▸ What you should do
Wherever the string "black" shows up in the data below, copy the whole line.

(Before-and-after object listings)

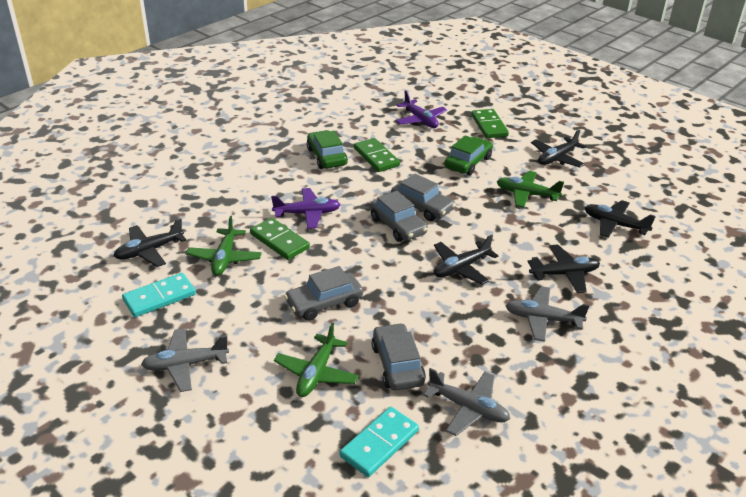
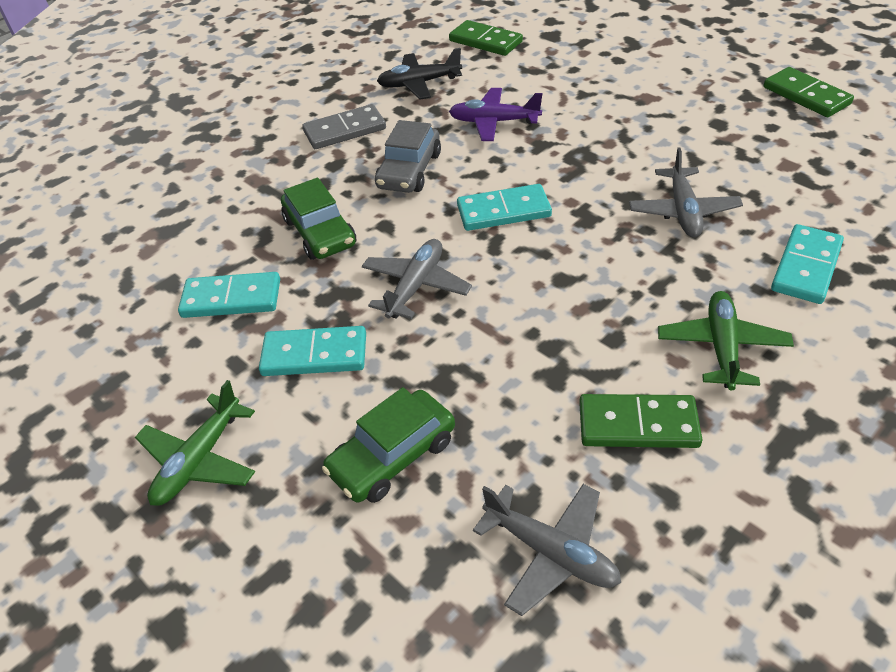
black plane: 5 -> 1
green plane: 3 -> 2
grey car: 4 -> 1
grey domino: 0 -> 1
purple plane: 2 -> 1
turquoise domino: 2 -> 4

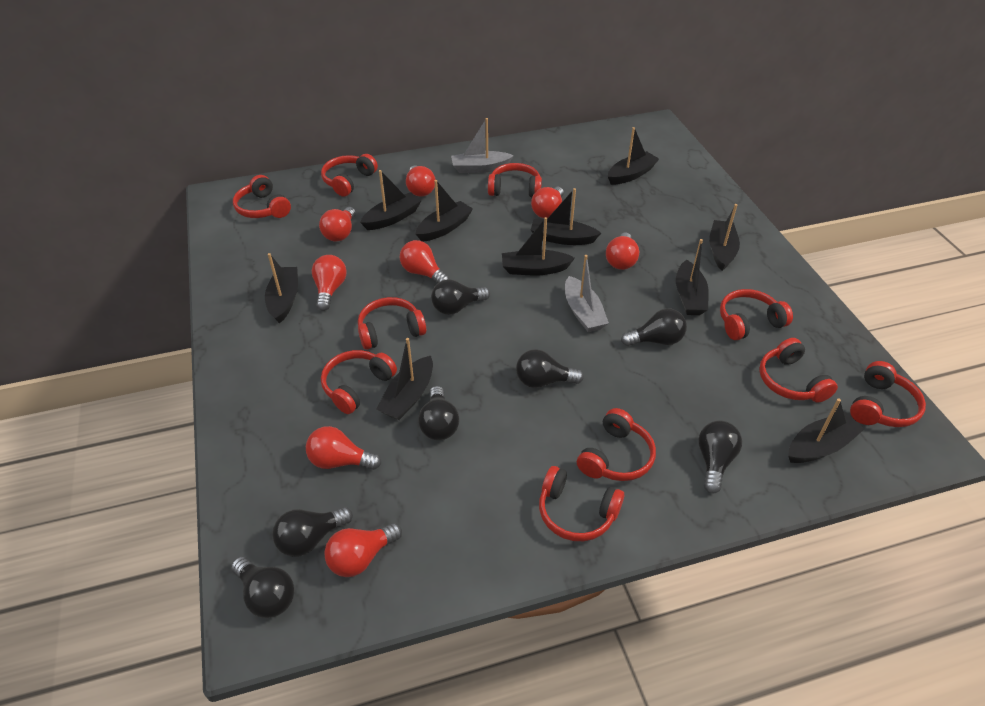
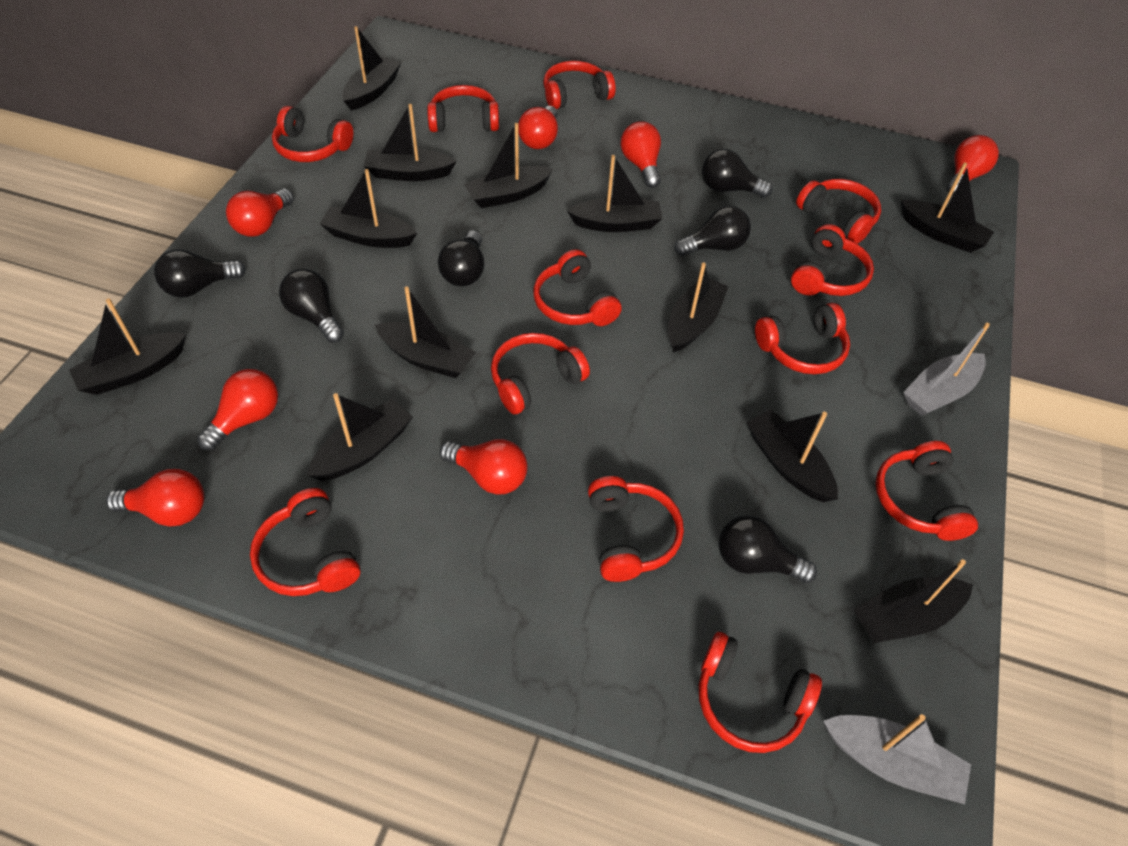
black boat: 10 -> 12
black light bulb: 7 -> 6
red headphones: 10 -> 12
red light bulb: 8 -> 7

▸ Finished exercise
black plane: 5 -> 1
black boat: 10 -> 12
black light bulb: 7 -> 6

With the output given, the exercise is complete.